• **Exercise**
All of the data that follows should be given again exactly, without its images.

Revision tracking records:
******

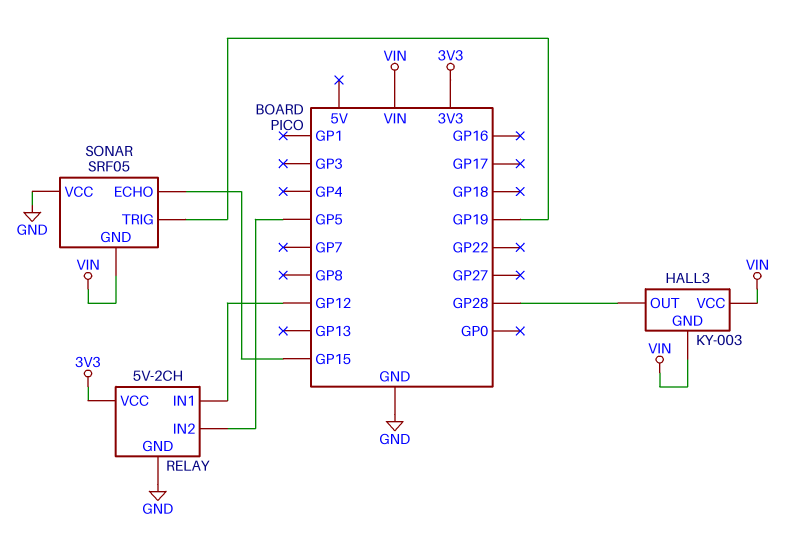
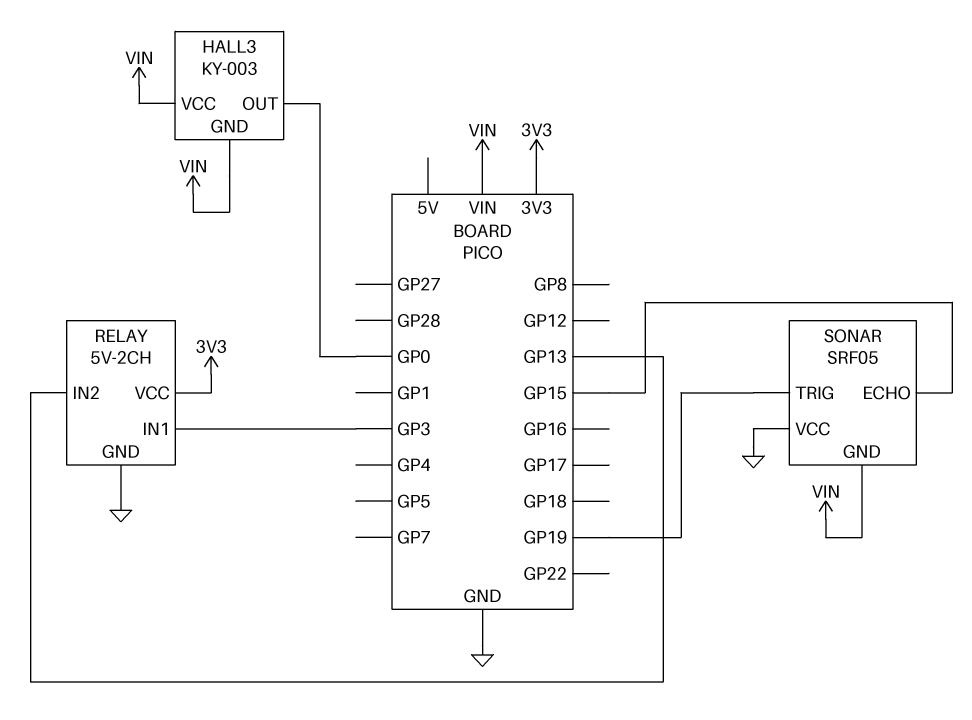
HALL3 pin OUT: GP28 -> GP0
RELAY pin IN1: GP12 -> GP3
RELAY pin IN2: GP5 -> GP13

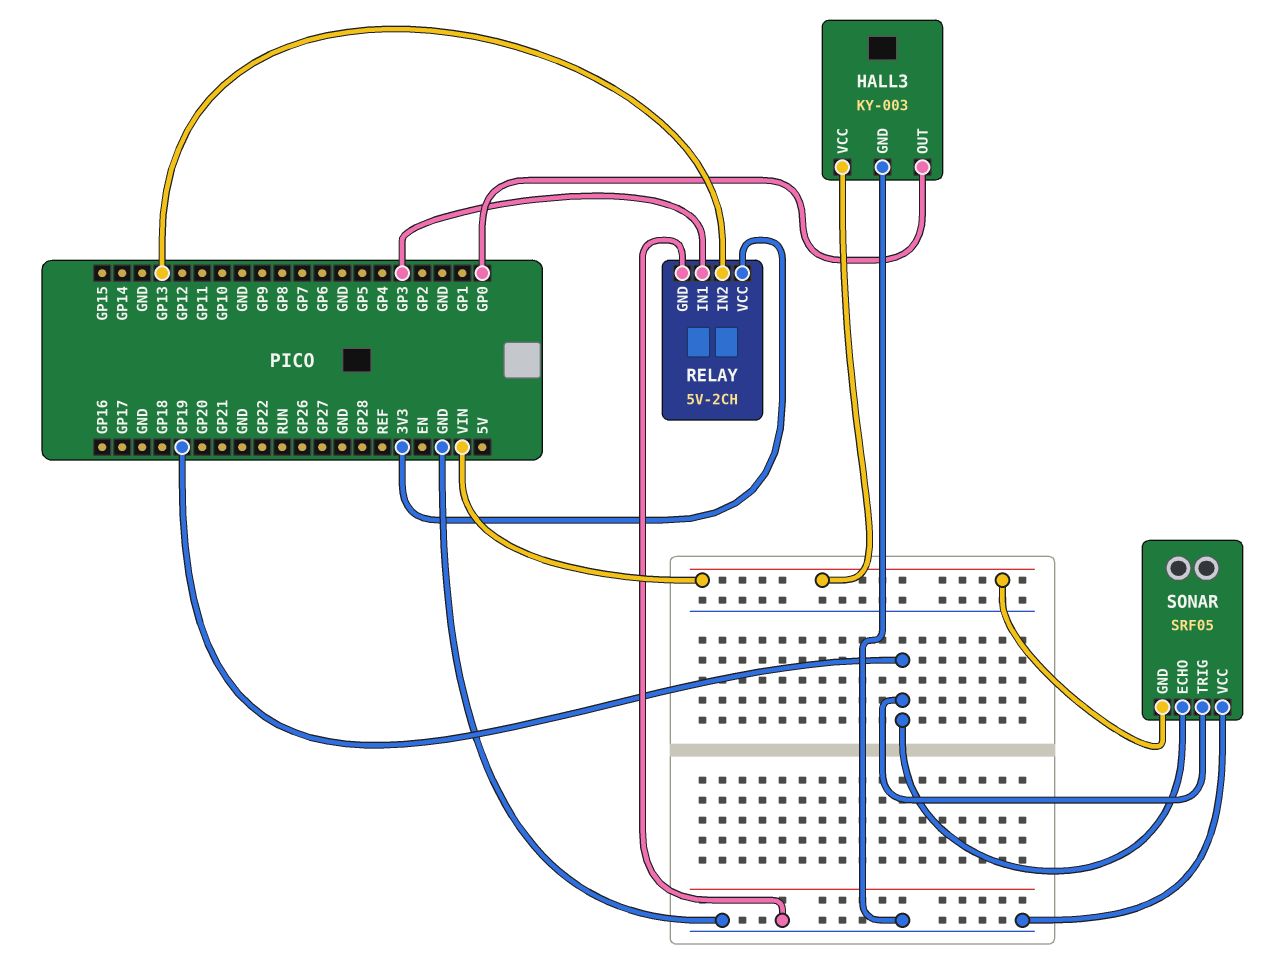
HALL3 pin GND: VIN -> GND
SONAR pin ECHO: GP15 -> GP19

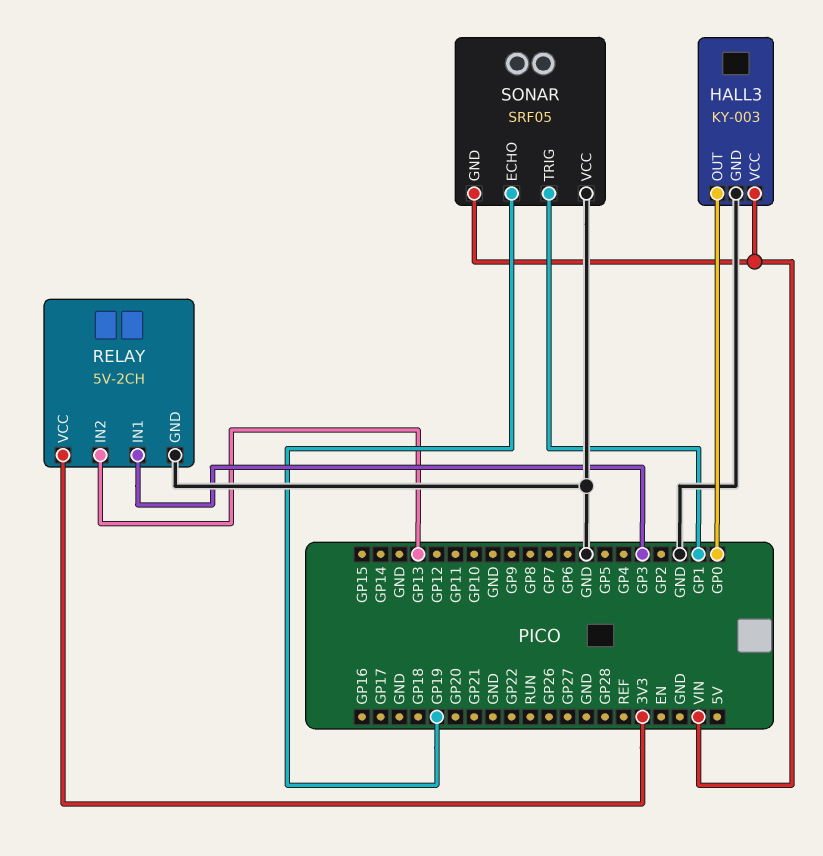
SONAR pin TRIG: GP19 -> GP1

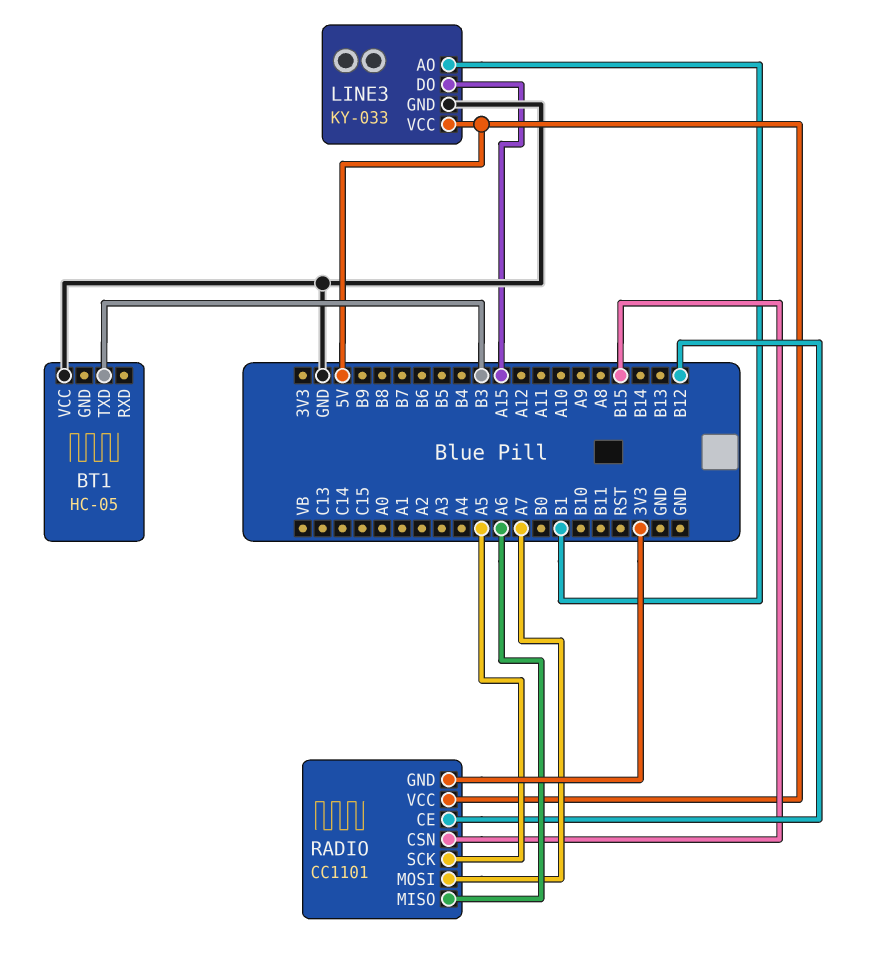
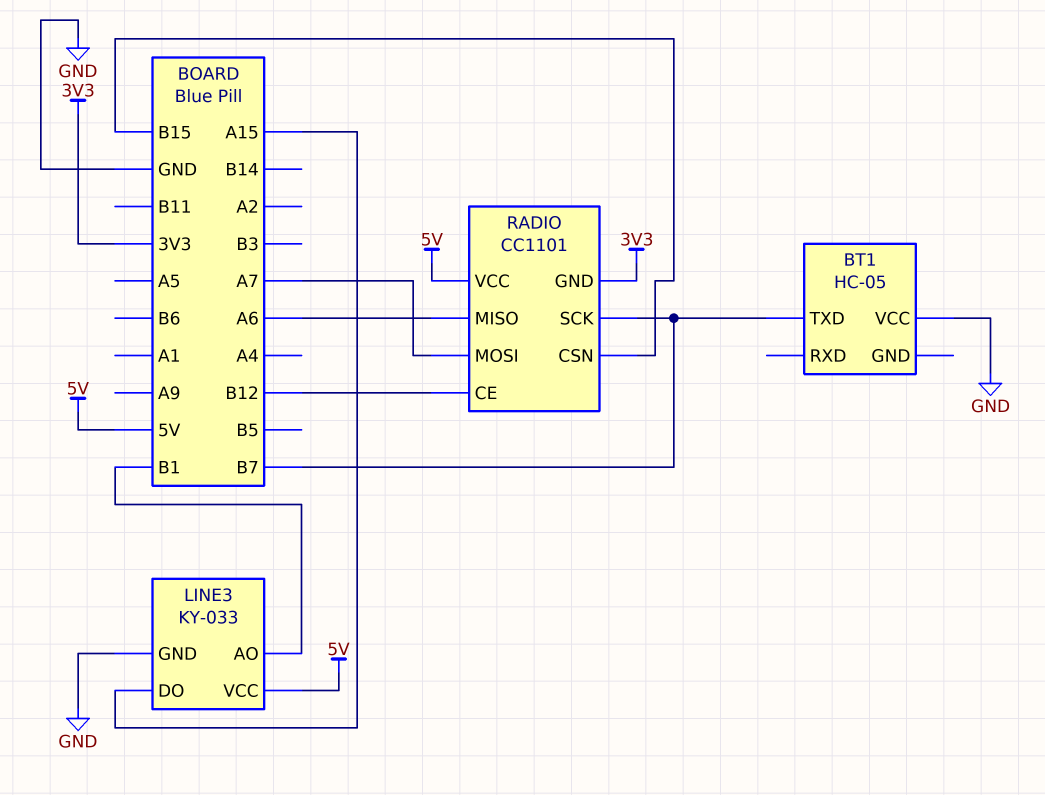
BT1 pin TXD: B3 -> B7
RADIO pin SCK: A5 -> B7

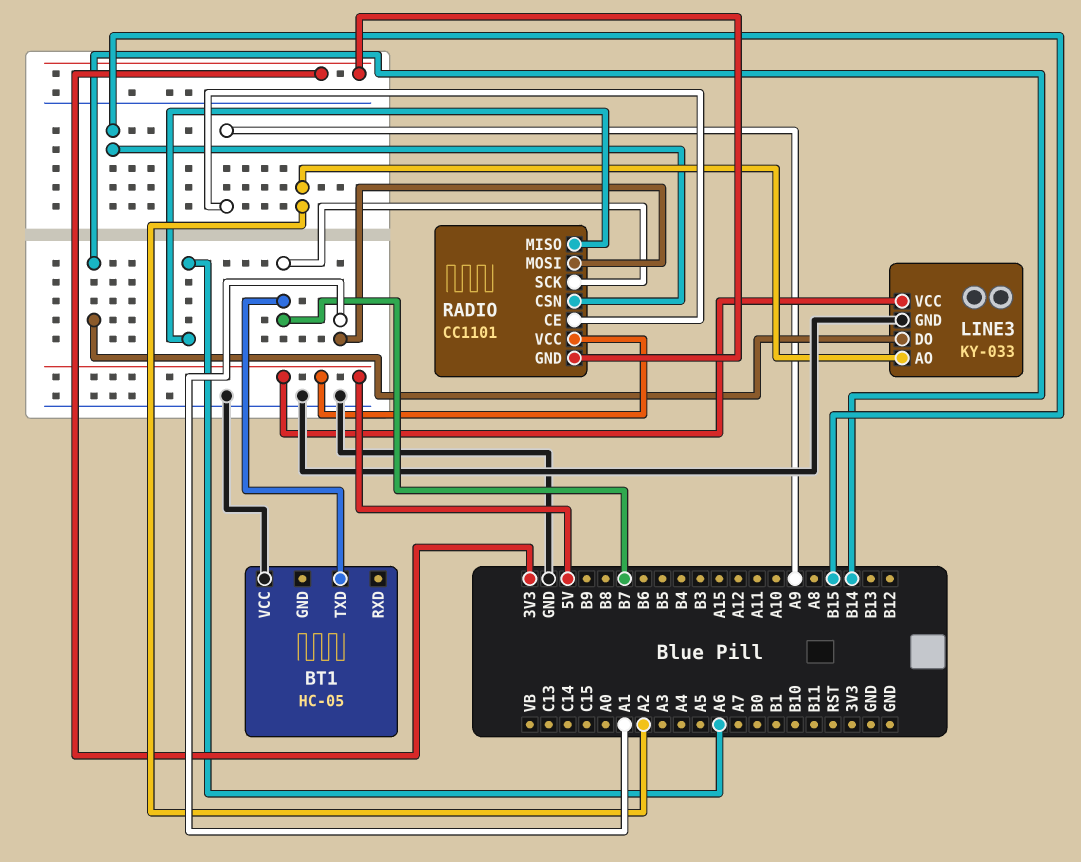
LINE3 pin AO: B1 -> A2
LINE3 pin DO: A15 -> B14
RADIO pin CE: B12 -> A9
RADIO pin MOSI: A7 -> A1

******

• **Answer space**
HALL3 pin OUT: GP28 -> GP0
RELAY pin IN1: GP12 -> GP3
RELAY pin IN2: GP5 -> GP13

HALL3 pin GND: VIN -> GND
SONAR pin ECHO: GP15 -> GP19

SONAR pin TRIG: GP19 -> GP1

BT1 pin TXD: B3 -> B7
RADIO pin SCK: A5 -> B7

LINE3 pin AO: B1 -> A2
LINE3 pin DO: A15 -> B14
RADIO pin CE: B12 -> A9
RADIO pin MOSI: A7 -> A1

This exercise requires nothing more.